Beginning with the line that has "(436, 328) = (504, 263): yellow" in it, transcribe the listing exactly through its final line, and add nothing.
━━━━━ EXERCISE DATA ━━━━━
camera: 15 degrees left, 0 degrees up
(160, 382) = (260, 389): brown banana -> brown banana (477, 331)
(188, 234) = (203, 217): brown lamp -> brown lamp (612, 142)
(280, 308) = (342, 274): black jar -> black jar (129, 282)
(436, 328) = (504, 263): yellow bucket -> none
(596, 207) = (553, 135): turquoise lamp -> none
━━━━━
TASK RESPONSE:
(436, 328) = (504, 263): yellow bucket -> none
(596, 207) = (553, 135): turquoise lamp -> none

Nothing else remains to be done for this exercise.